▶ **The task**
Report every line below that carries the word "degrees".

▶ **Raw data**
===

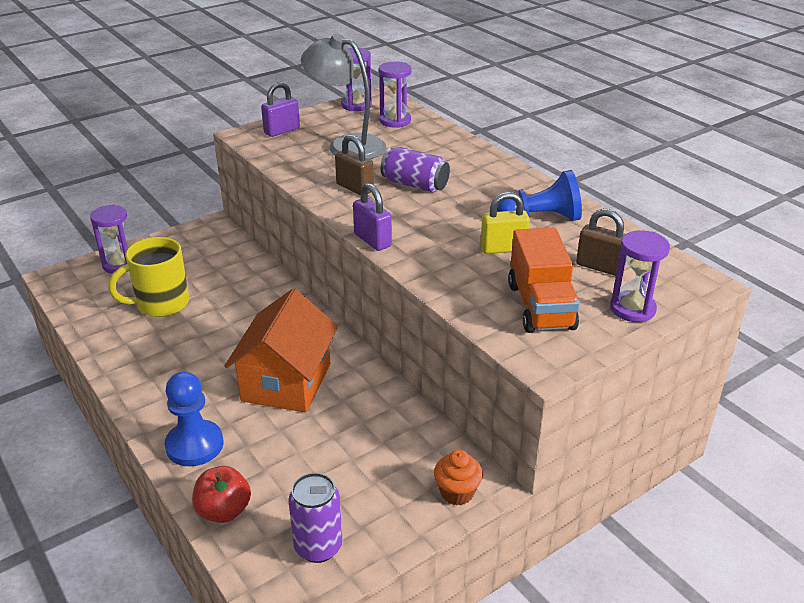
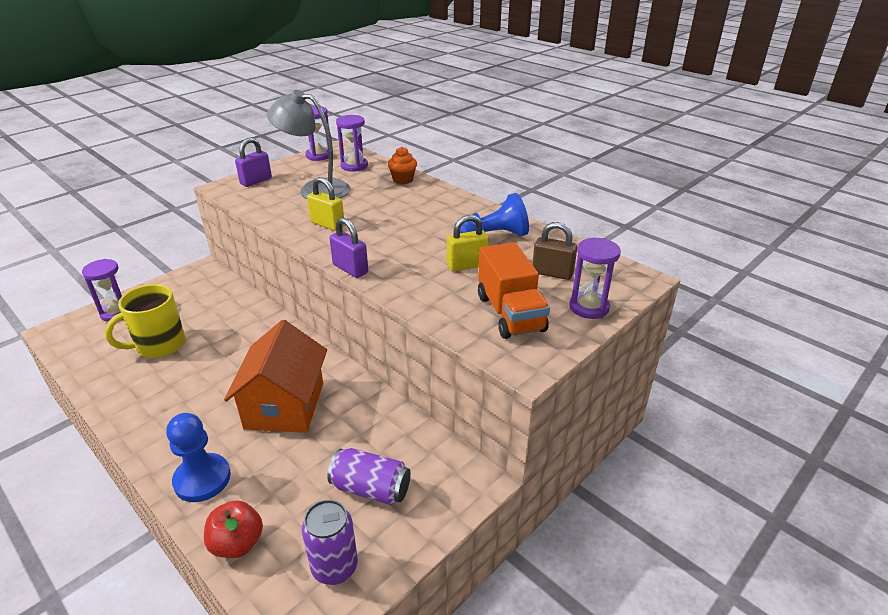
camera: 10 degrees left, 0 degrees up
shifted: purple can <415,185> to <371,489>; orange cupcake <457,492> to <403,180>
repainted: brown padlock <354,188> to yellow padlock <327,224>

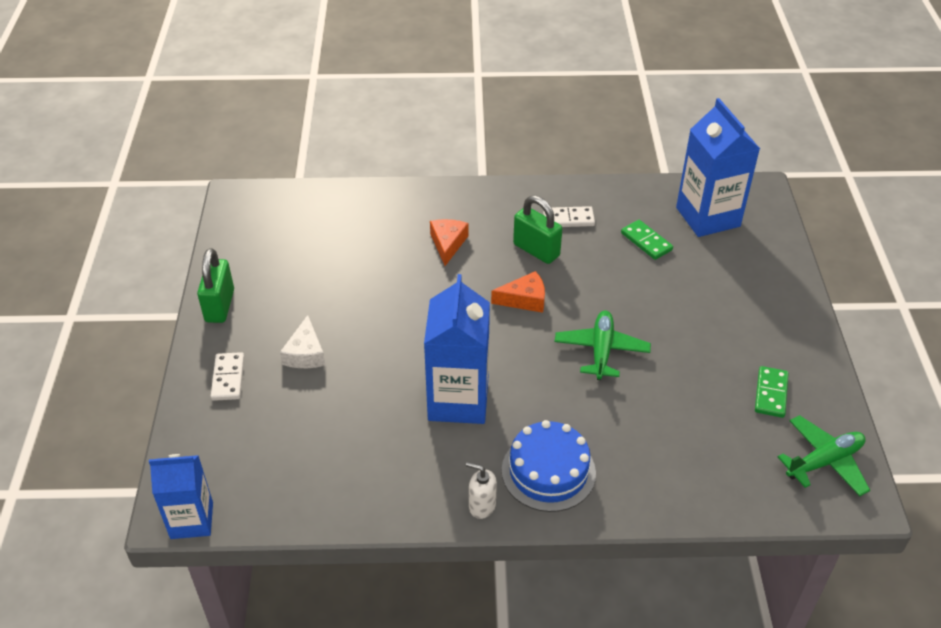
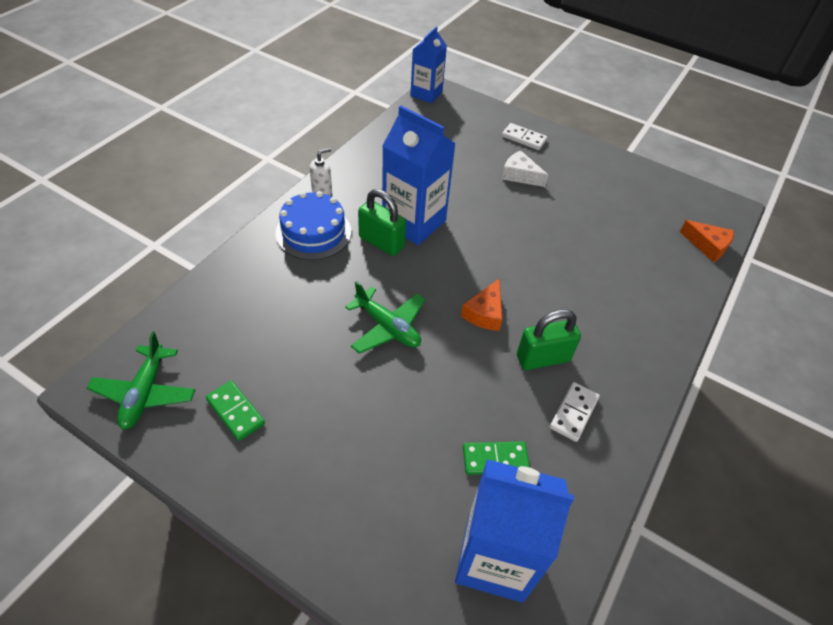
camera: 120 degrees right, 5 degrees up
shifted: green padlock <220,306> to <381,242>; orange cheese <448,244> to <707,246>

===

▶ **Finished exercise**
camera: 10 degrees left, 0 degrees up
camera: 120 degrees right, 5 degrees up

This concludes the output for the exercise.